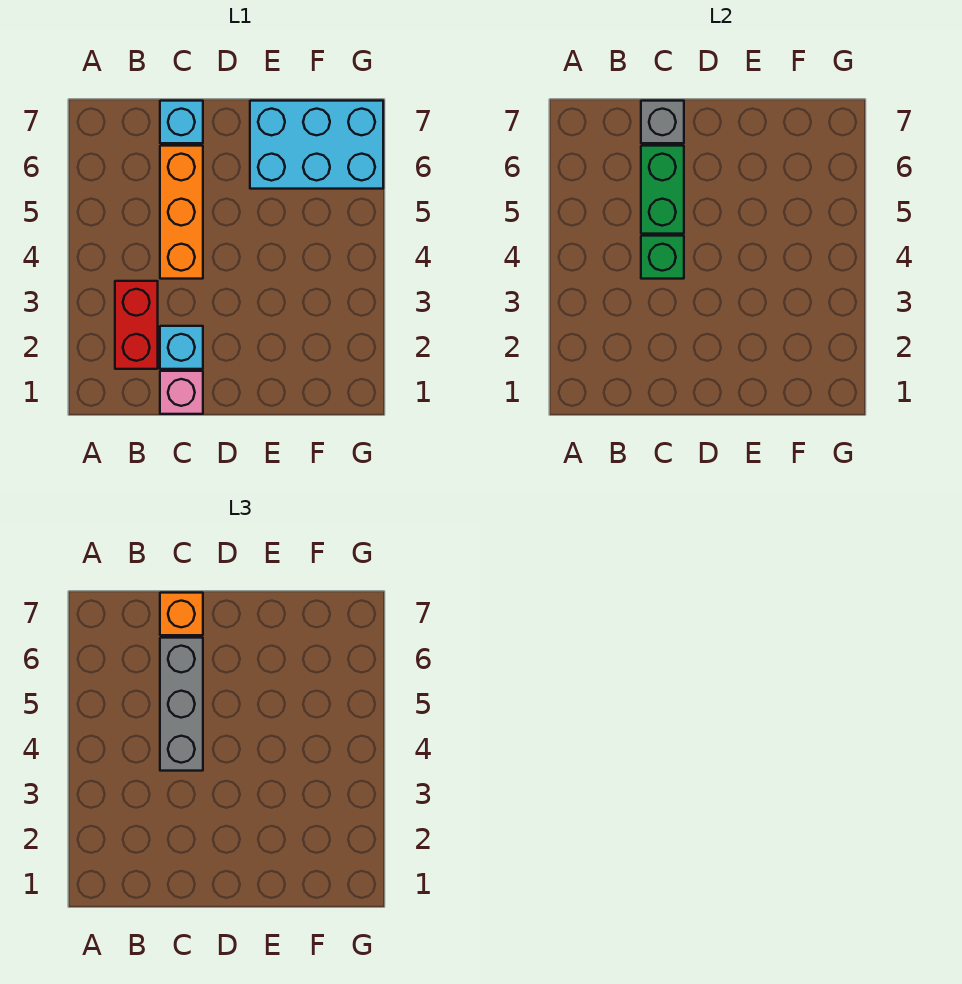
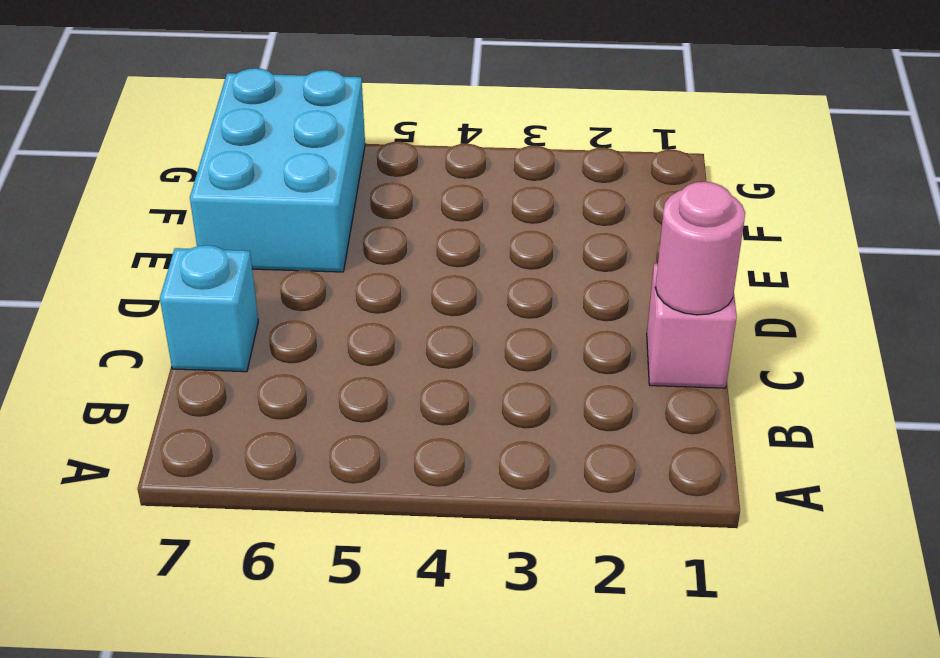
pink 1x1 round brick [655,182,745,315] -> none
none -> red 1x2 brick [115,281,158,369]
none -> cyan 1x1 brick [160,326,203,369]

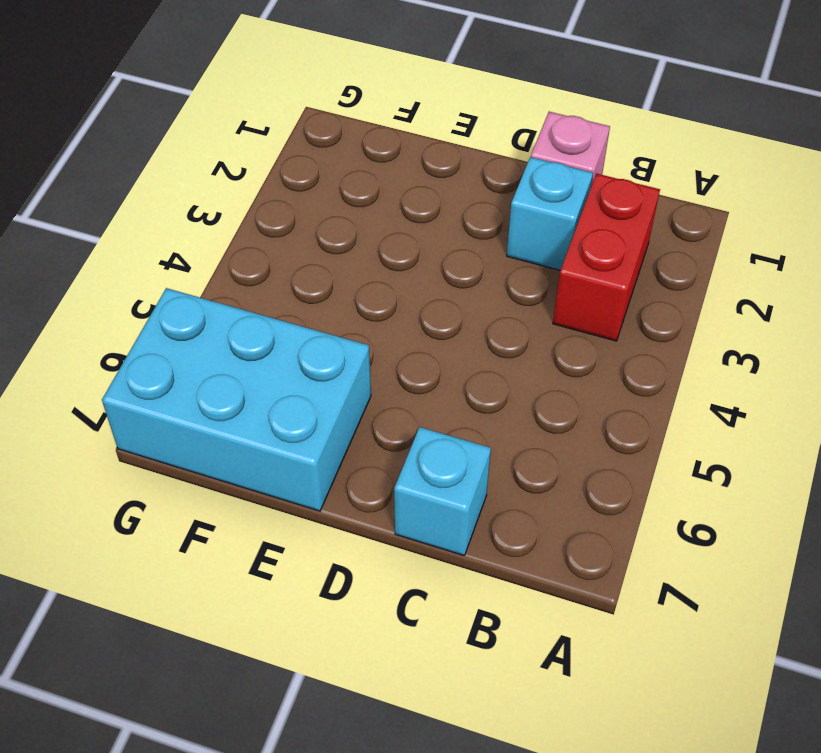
none -> orange 1x3 brick [160,146,203,279]
none -> green 1x1 brick [641,236,684,279]

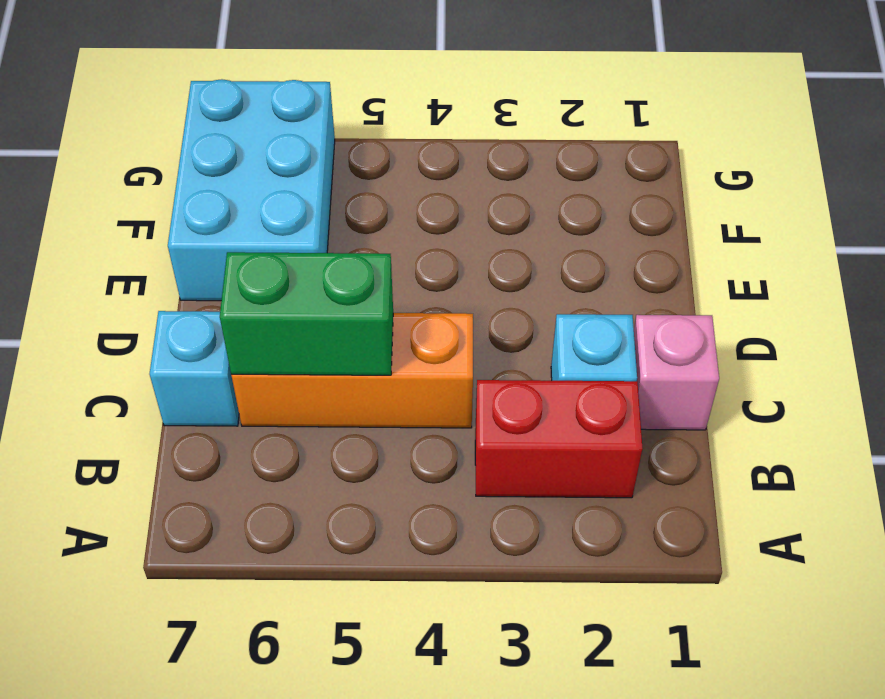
none -> green 1x1 brick [641,236,684,279]
none -> grey 1x1 brick [641,101,684,143]

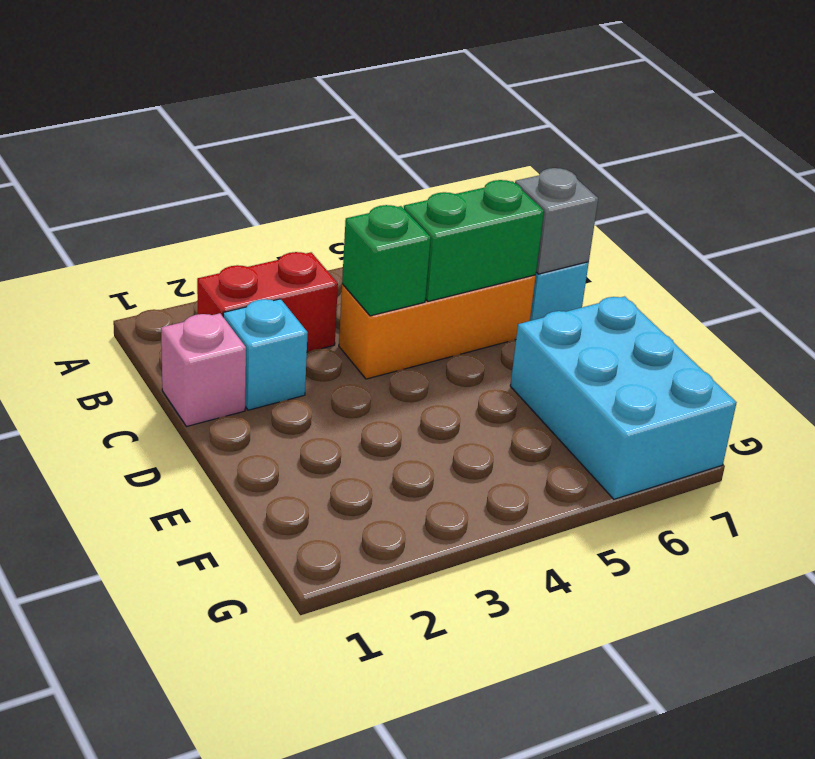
none -> grey 1x3 brick [160,638,203,771]
none -> orange 1x1 brick [160,593,203,635]

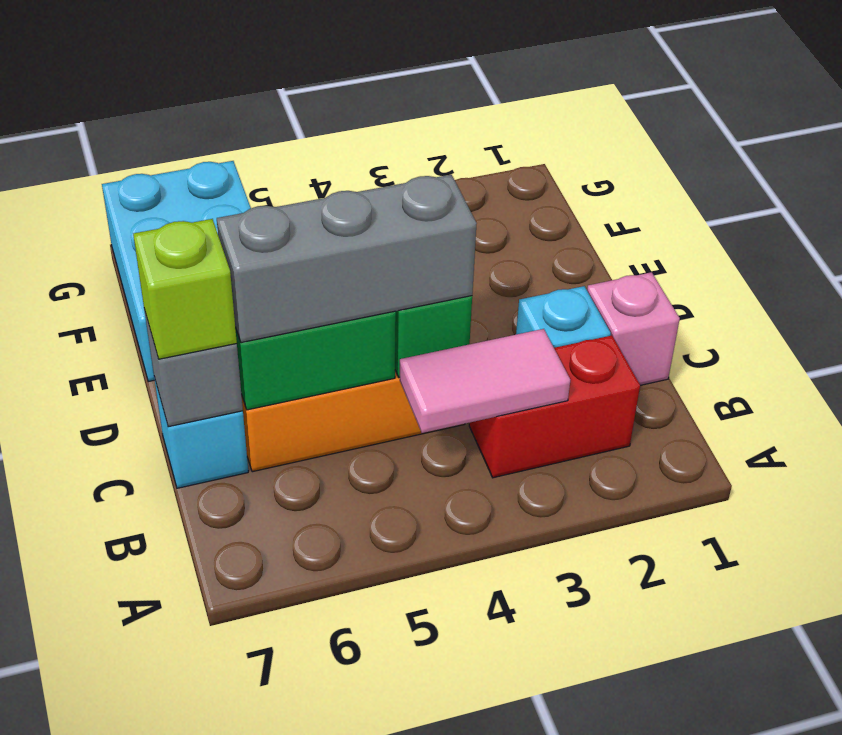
pink 1x2 tile [400,329,570,433] -> none
lime 1x1 brick [133,219,237,359] -> orange 1x1 brick [160,593,203,635]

# Requirement:
Looking at the entries above, copy out every line in which "pink" occurs.

# Result below:
pink 1x1 round brick [655,182,745,315] -> none
pink 1x2 tile [400,329,570,433] -> none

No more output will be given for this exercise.